## Dataset excerpts
:::

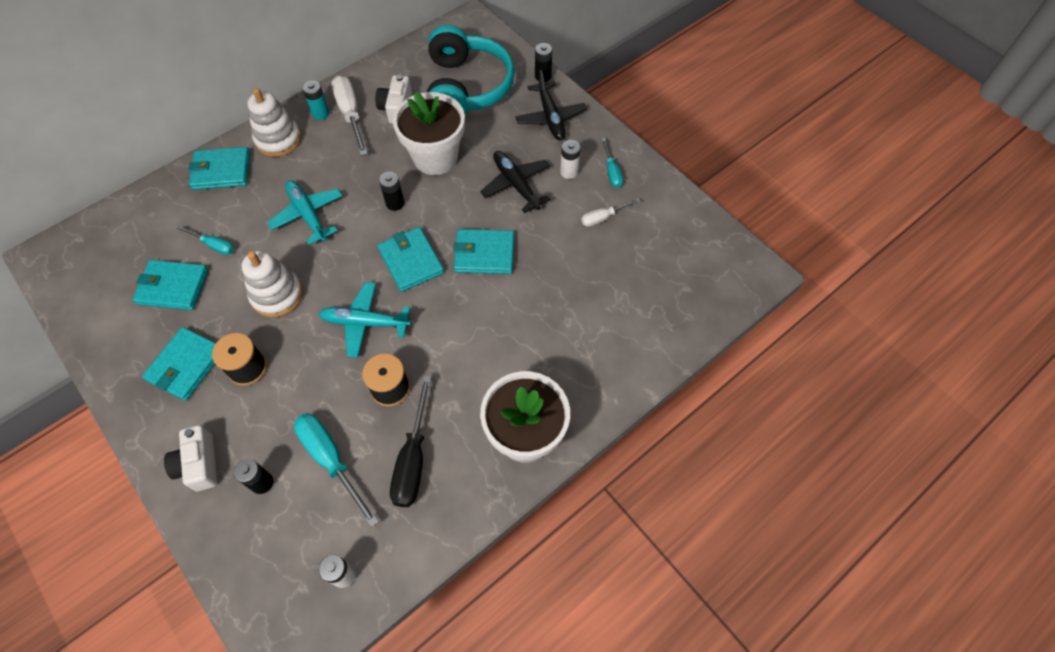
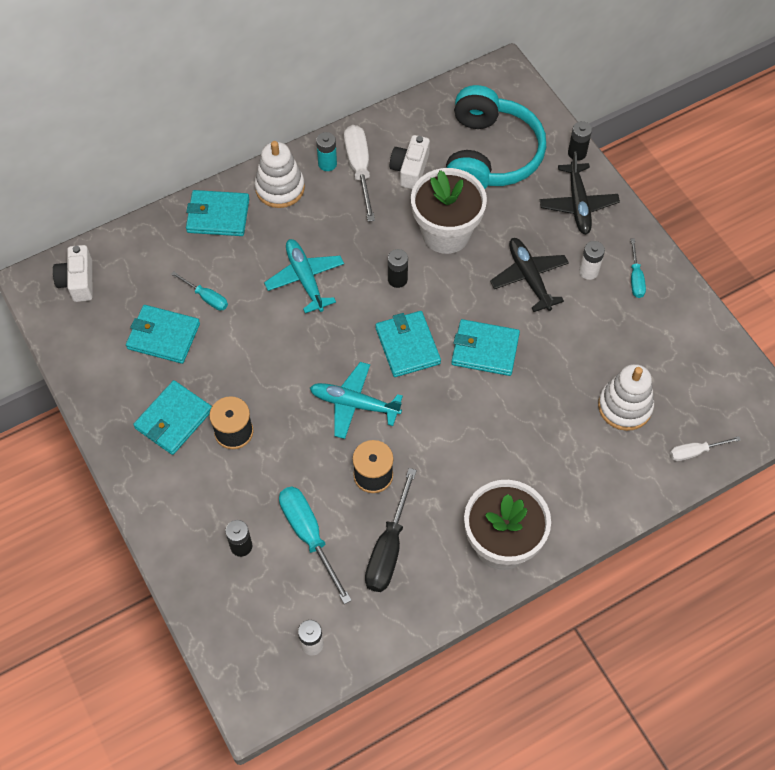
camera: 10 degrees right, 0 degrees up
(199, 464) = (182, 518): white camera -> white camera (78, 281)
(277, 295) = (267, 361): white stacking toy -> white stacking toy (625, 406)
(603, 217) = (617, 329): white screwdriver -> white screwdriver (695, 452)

:::

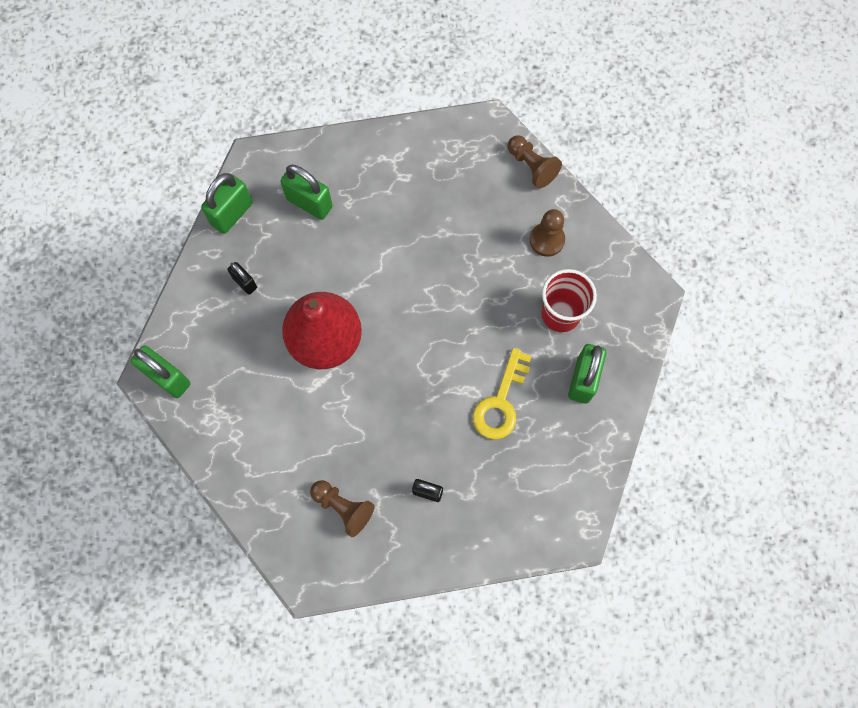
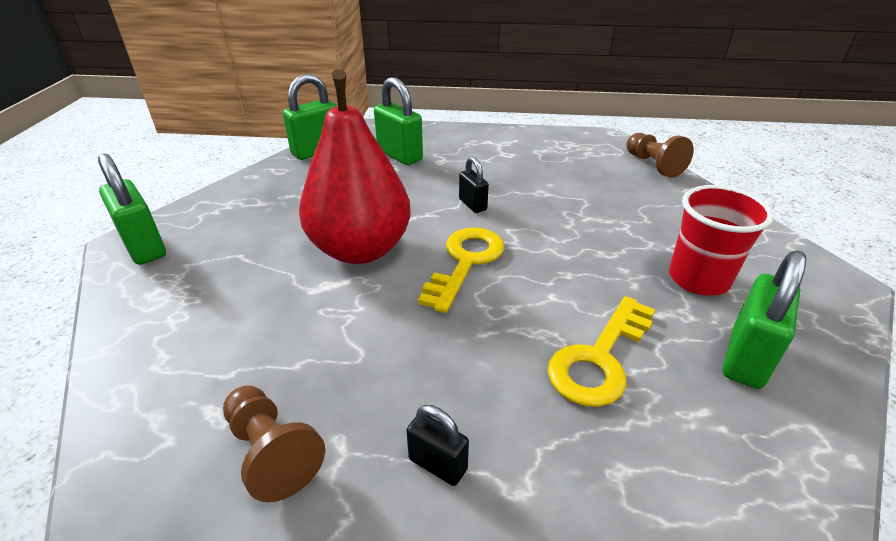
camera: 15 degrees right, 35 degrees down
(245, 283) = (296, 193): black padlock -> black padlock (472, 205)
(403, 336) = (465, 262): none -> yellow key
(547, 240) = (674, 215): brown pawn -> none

:::

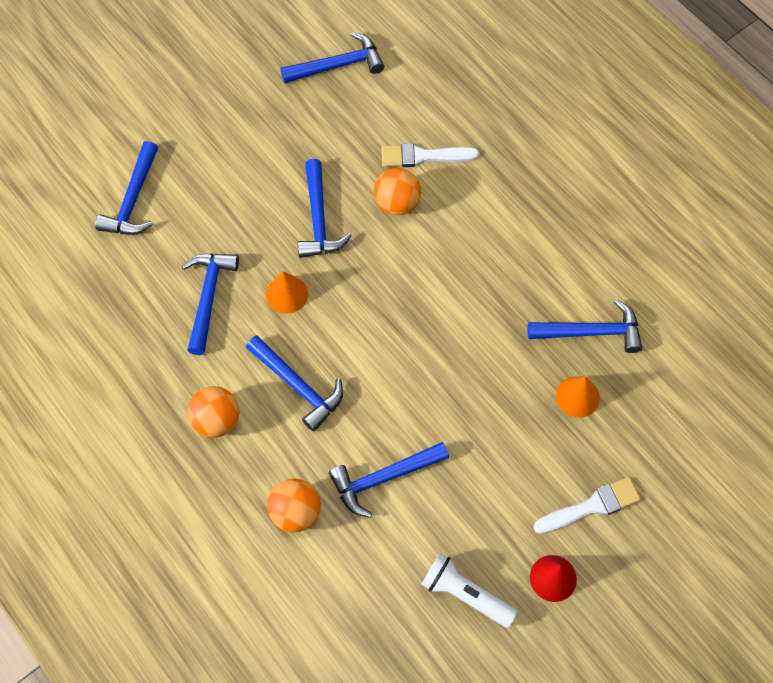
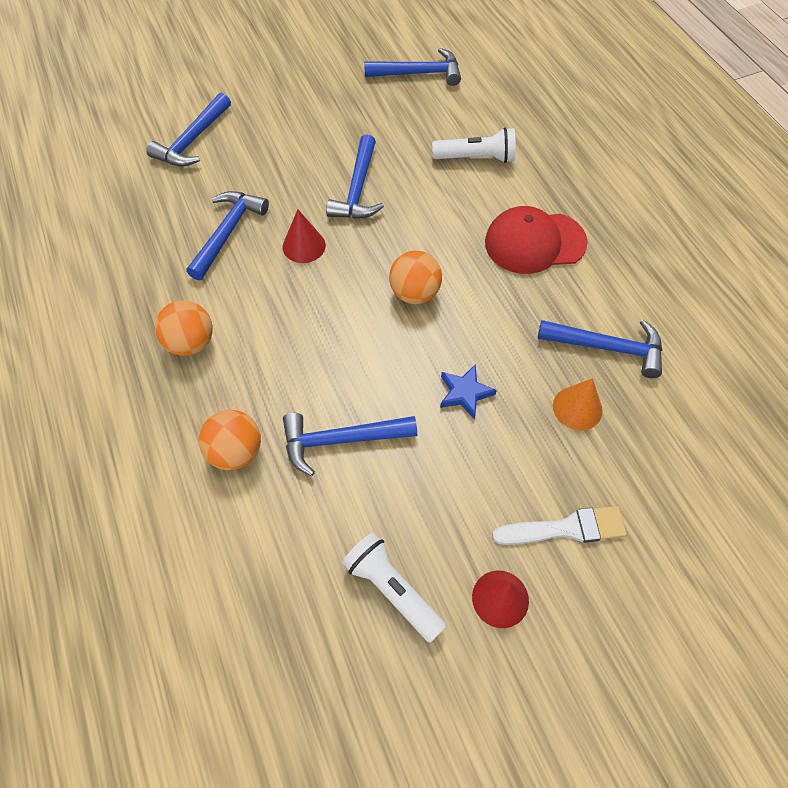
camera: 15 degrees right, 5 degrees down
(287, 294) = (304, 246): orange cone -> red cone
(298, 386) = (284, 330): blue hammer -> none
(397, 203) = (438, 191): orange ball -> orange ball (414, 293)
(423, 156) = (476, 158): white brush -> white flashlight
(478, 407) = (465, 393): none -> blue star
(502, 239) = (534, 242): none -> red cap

:::

## What is required
Take the listing above and repeat exactly the lines from the one containing "camera: 10 degrees right, 0 degrees up" through the one containing "(603, 217) = (617, 329): white", both included.

## Final answer
camera: 10 degrees right, 0 degrees up
(199, 464) = (182, 518): white camera -> white camera (78, 281)
(277, 295) = (267, 361): white stacking toy -> white stacking toy (625, 406)
(603, 217) = (617, 329): white screwdriver -> white screwdriver (695, 452)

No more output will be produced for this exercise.